---------- Exercise material ----------
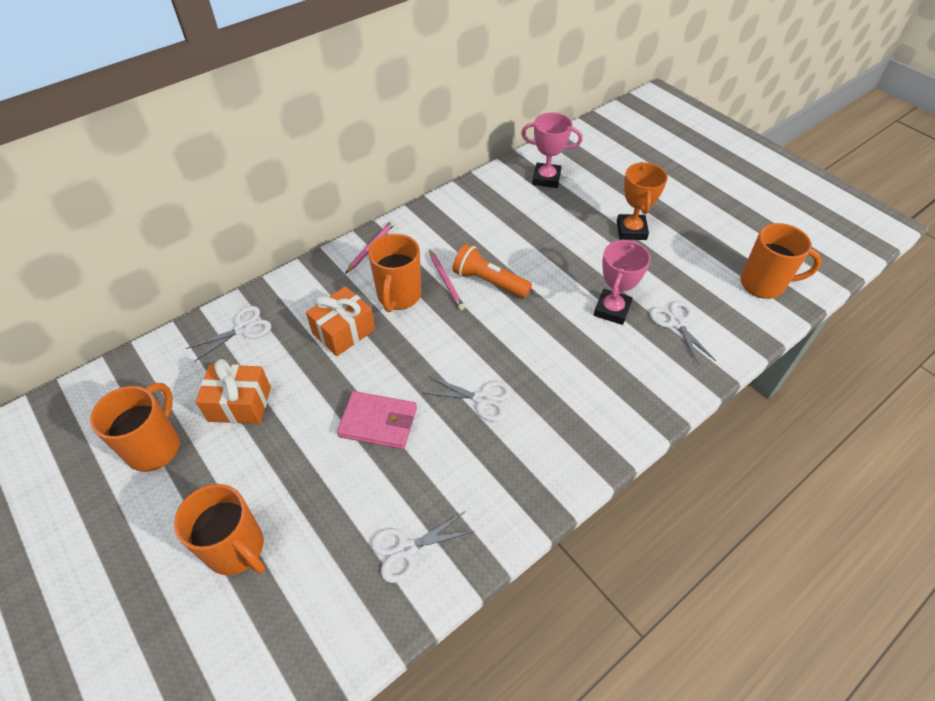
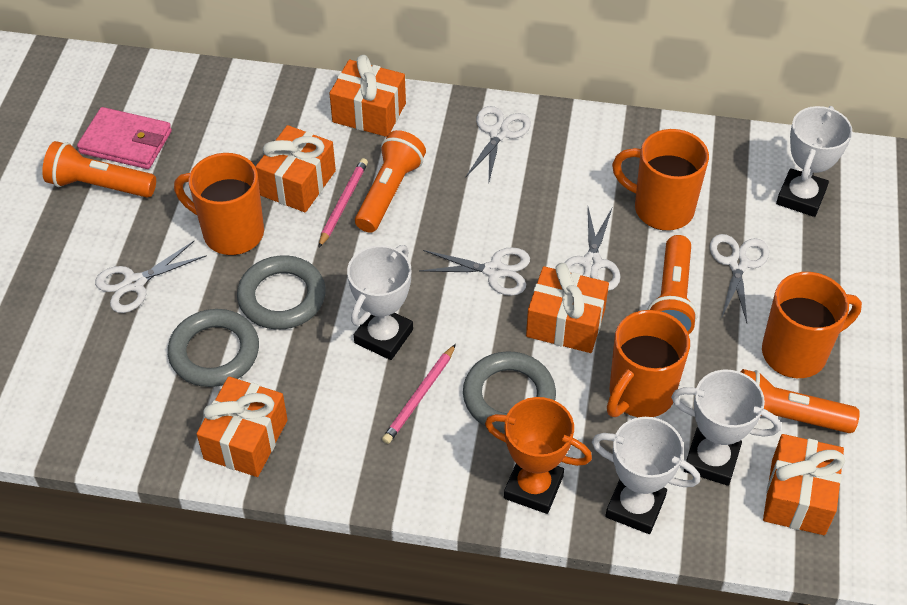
grey ring: 0 -> 3
orange flashlight: 1 -> 4
orange gift: 2 -> 5
pink trophy: 2 -> 0
white scissors: 4 -> 5
white trophy: 0 -> 4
----------
Exercise instructions: Each record must be quoted in full and exactly. Do not include the pictures.

Written solution:
grey ring: 0 -> 3
orange flashlight: 1 -> 4
orange gift: 2 -> 5
pink trophy: 2 -> 0
white scissors: 4 -> 5
white trophy: 0 -> 4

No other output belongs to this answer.